DATASET EXTRACT ▸
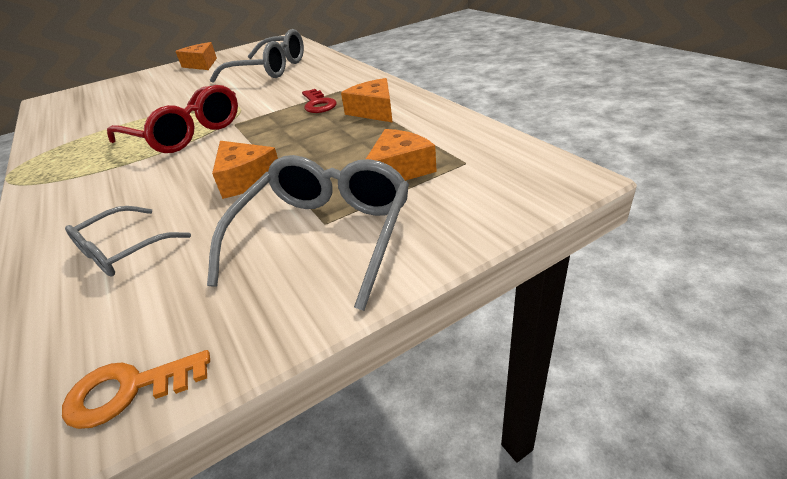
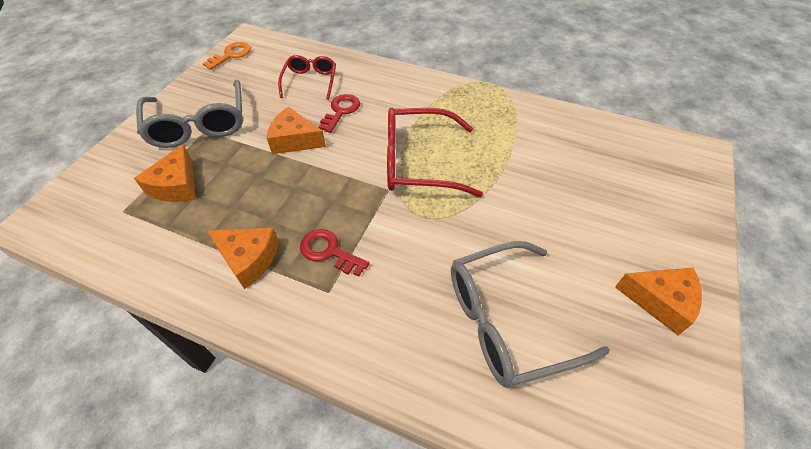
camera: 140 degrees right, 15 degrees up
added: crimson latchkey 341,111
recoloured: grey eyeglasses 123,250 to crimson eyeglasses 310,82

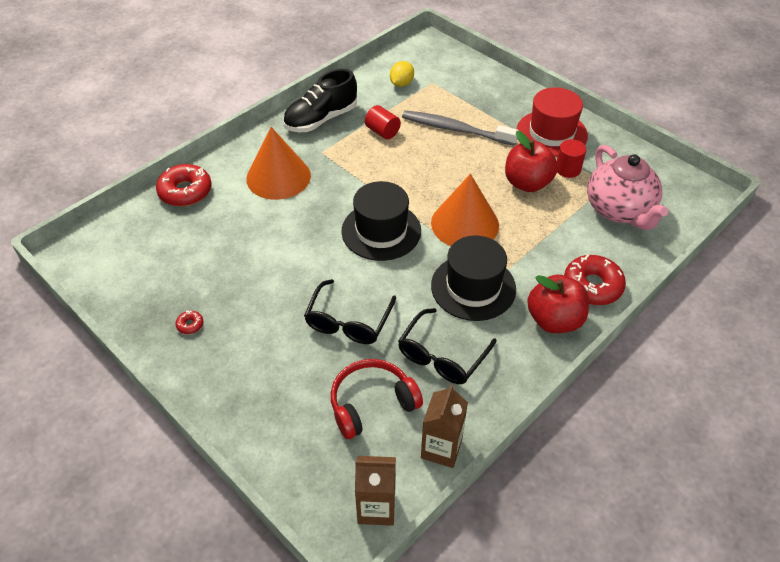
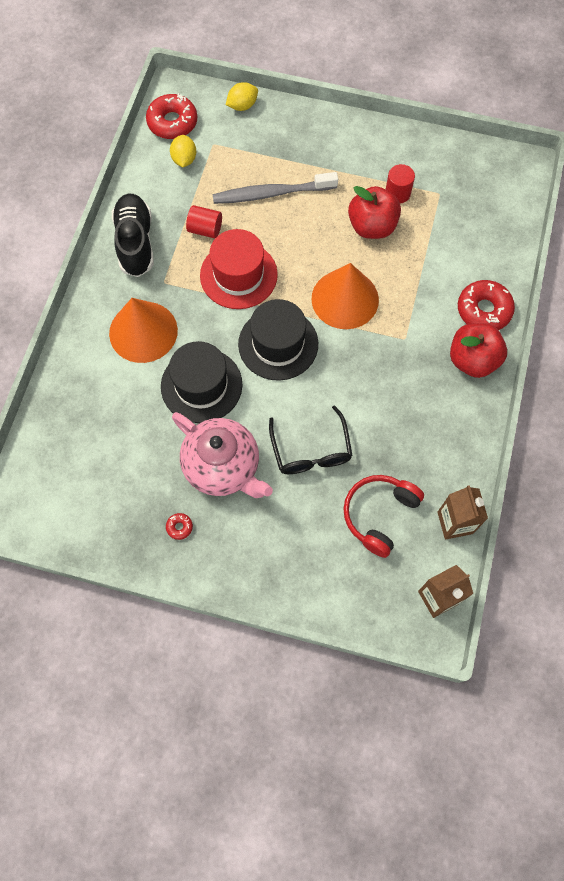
camera: 30 degrees left, 20 degrees up
removed: black eyeglasses 442,356
added: yellow citrus fruit 242,106
moved: crimson glazed donut 185,191 to 172,122; black hat 473,287 to 201,385; crimson hat 551,133 to 238,275; pink teapot 619,210 to 223,467
turned: black lace-up shoe 321,119 = 135,242 150 degrees clockwise

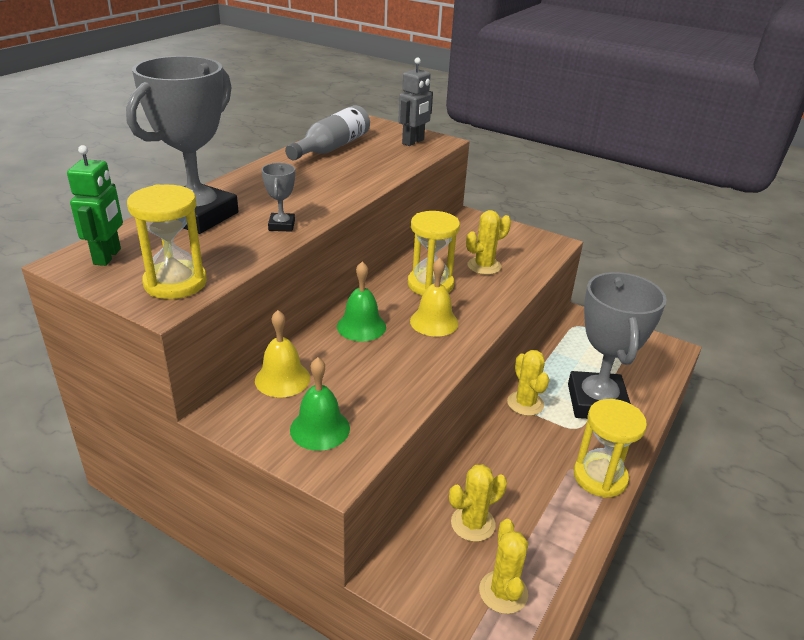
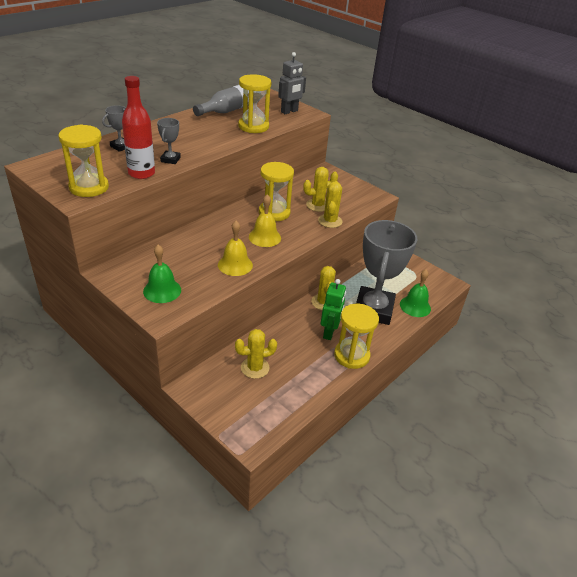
camera: 10 degrees right, 5 degrees up
added: crimson flask 141,173; yellow sandglass 253,126
moved: emerald robot 108,257 to 329,332; yellow bell 282,379 to 235,265; emerald bell 361,326 to 415,306; yellow saguaro cactus 503,592 to 330,221
resized: grey trophy 198,216 = 121,146 x0.41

EXERCISE DIRECTIONS ▸ All of the data above must be printed exactly, minus its pictures.

RESPONSE BOX ▸
camera: 140 degrees right, 15 degrees up
added: crimson latchkey 341,111
recoloured: grey eyeglasses 123,250 to crimson eyeglasses 310,82

camera: 30 degrees left, 20 degrees up
removed: black eyeglasses 442,356
added: yellow citrus fruit 242,106
moved: crimson glazed donut 185,191 to 172,122; black hat 473,287 to 201,385; crimson hat 551,133 to 238,275; pink teapot 619,210 to 223,467
turned: black lace-up shoe 321,119 = 135,242 150 degrees clockwise

camera: 10 degrees right, 5 degrees up
added: crimson flask 141,173; yellow sandglass 253,126
moved: emerald robot 108,257 to 329,332; yellow bell 282,379 to 235,265; emerald bell 361,326 to 415,306; yellow saguaro cactus 503,592 to 330,221
resized: grey trophy 198,216 = 121,146 x0.41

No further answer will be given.